## EXTRACTED INFORMATION:
┄┄┄┄┄┄┄┄┄┄
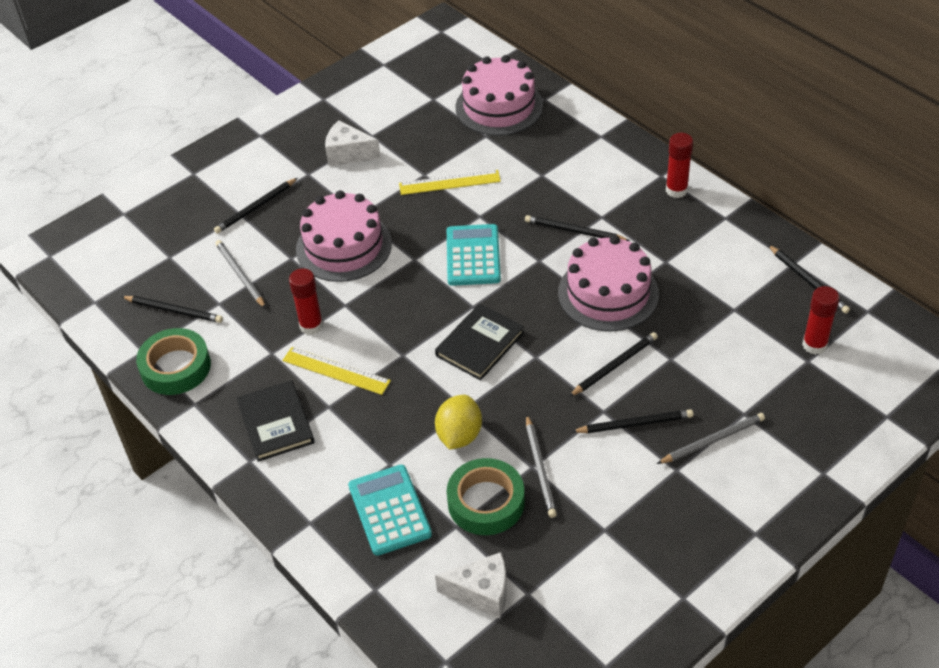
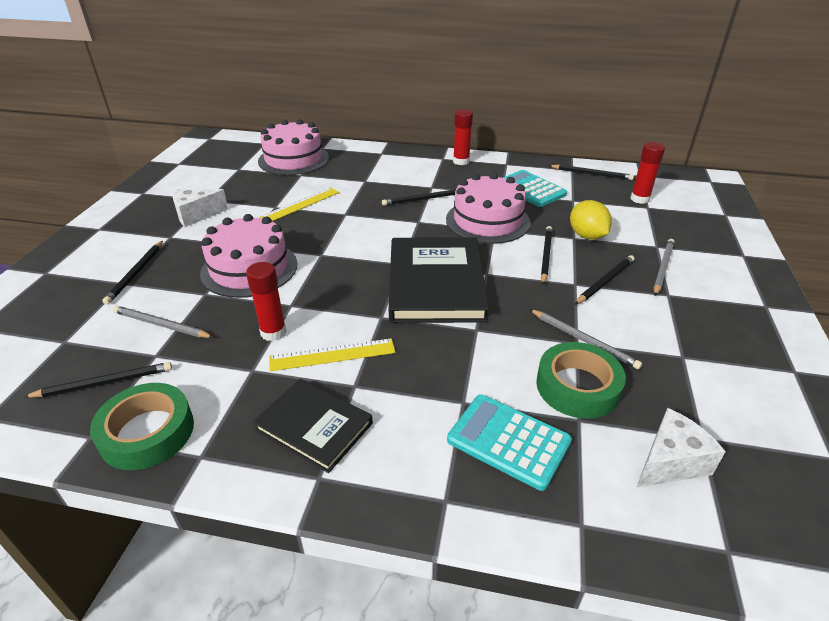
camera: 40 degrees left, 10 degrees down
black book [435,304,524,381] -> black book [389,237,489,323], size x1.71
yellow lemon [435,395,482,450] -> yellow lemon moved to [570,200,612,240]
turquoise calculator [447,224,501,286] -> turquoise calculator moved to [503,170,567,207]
┄┄┄┄┄┄┄┄┄┄
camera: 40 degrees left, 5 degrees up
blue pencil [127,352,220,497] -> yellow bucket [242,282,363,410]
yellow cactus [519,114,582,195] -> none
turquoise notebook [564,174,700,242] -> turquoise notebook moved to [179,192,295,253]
┄┄┄┄┄┄┄┄┄┄
## WHAT YOU SHOULD DO:
From the listing above, repeat exactly the lines starting at the line that includes "camera: 40 degrees left, 10 degrees down" and ending at the line that includes "turquoise calculator [447,224,501,286]", with nothing outside that span.

## WRITTEN REPLY:
camera: 40 degrees left, 10 degrees down
black book [435,304,524,381] -> black book [389,237,489,323], size x1.71
yellow lemon [435,395,482,450] -> yellow lemon moved to [570,200,612,240]
turquoise calculator [447,224,501,286] -> turquoise calculator moved to [503,170,567,207]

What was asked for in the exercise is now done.